Directions:
Of the material below, the lines to be retyped are those from the line containing "black_lezedado [379,304,462,366] =>" through the line containing "green_runurok [260,356,309,396] =>", inclusive; reproduce them exactly.

Source information:
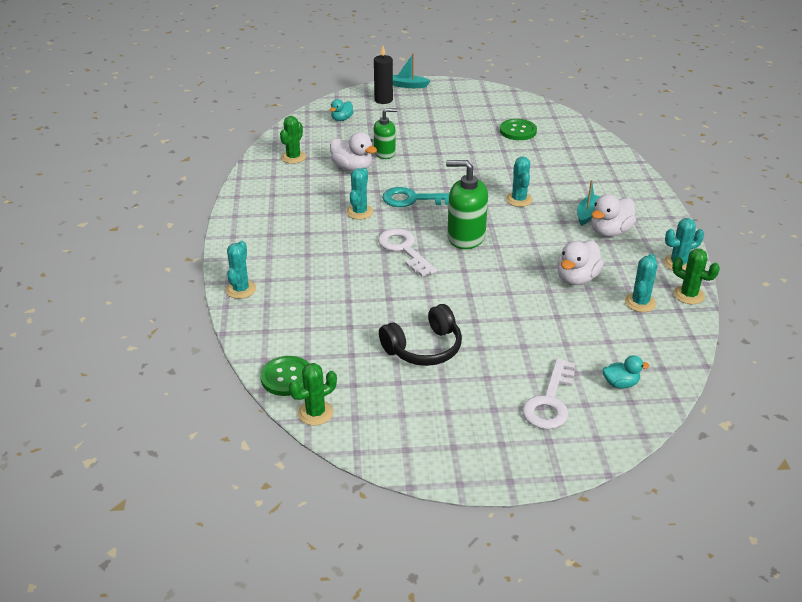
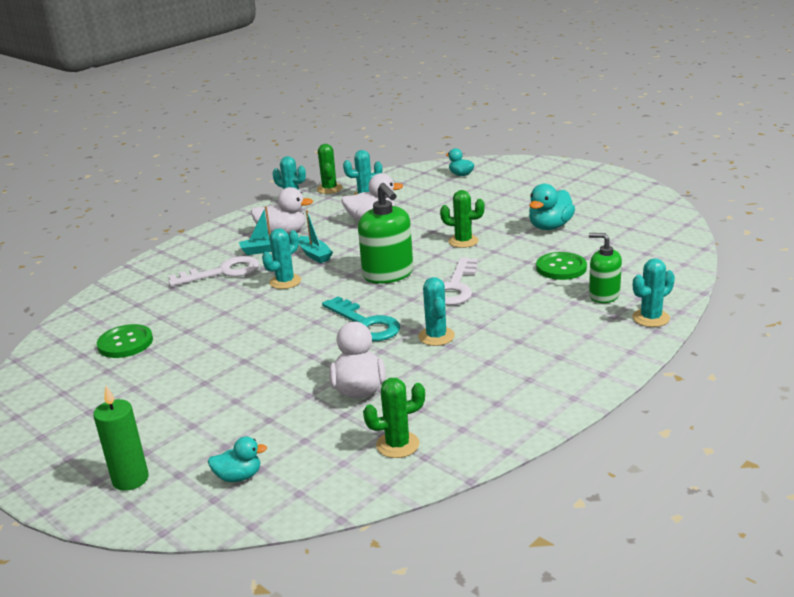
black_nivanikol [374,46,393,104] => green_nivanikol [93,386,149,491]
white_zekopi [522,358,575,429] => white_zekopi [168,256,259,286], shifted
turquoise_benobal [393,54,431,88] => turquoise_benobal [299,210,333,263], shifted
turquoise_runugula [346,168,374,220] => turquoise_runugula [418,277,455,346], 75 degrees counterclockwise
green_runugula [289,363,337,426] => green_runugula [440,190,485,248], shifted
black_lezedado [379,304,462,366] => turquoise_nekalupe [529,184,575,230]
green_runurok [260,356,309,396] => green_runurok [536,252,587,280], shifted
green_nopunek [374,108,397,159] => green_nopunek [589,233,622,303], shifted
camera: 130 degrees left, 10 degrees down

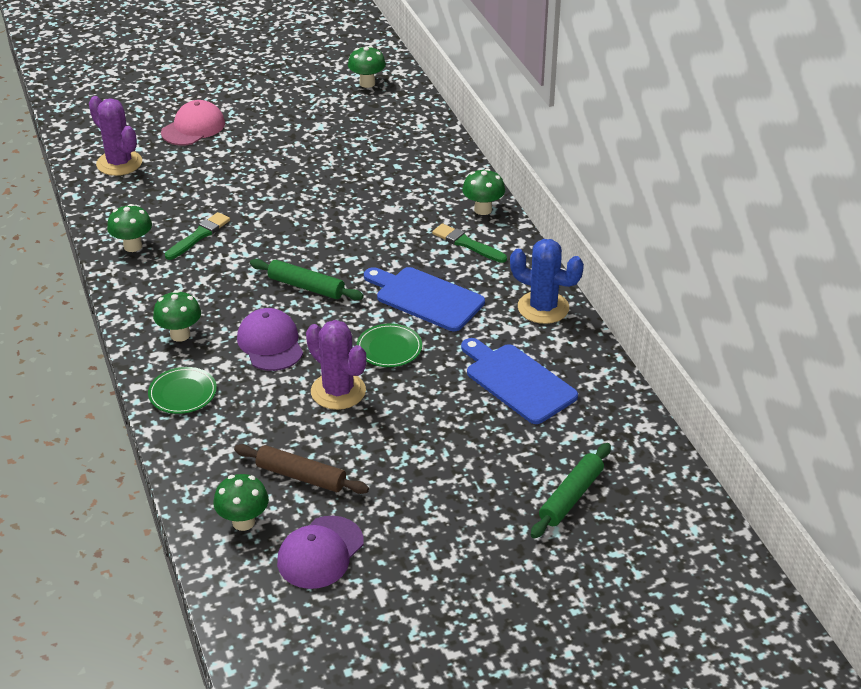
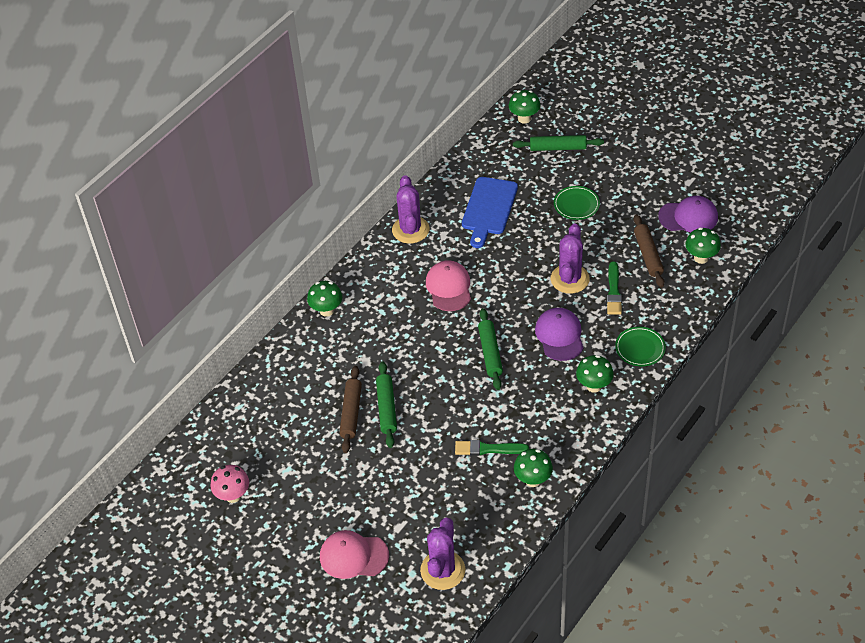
nothing => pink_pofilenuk [211,465,249,503]
nothing => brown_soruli [339,366,362,453]
nothing => green_soruli [376,361,397,448]
blue_runugula [510,239,584,324] => purple_runugula [392,175,429,244]
blue_nusebu [364,267,485,331] => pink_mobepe [426,260,471,311]
green_pofilenuk [348,46,386,88] => green_pofilenuk [509,90,541,124], shifted
purple_mobepe [237,308,303,371] => purple_mobepe [535,308,584,361], 135 degrees clockwise
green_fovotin [356,323,422,367] => green_fovotin [554,186,600,220], shifted
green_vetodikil [432,223,507,263] => green_vetodikil [607,262,622,315], shifted
camera: 120 degrees left, 10 degrees up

Result:
black_lezedado [379,304,462,366] => turquoise_nekalupe [529,184,575,230]
green_runurok [260,356,309,396] => green_runurok [536,252,587,280], shifted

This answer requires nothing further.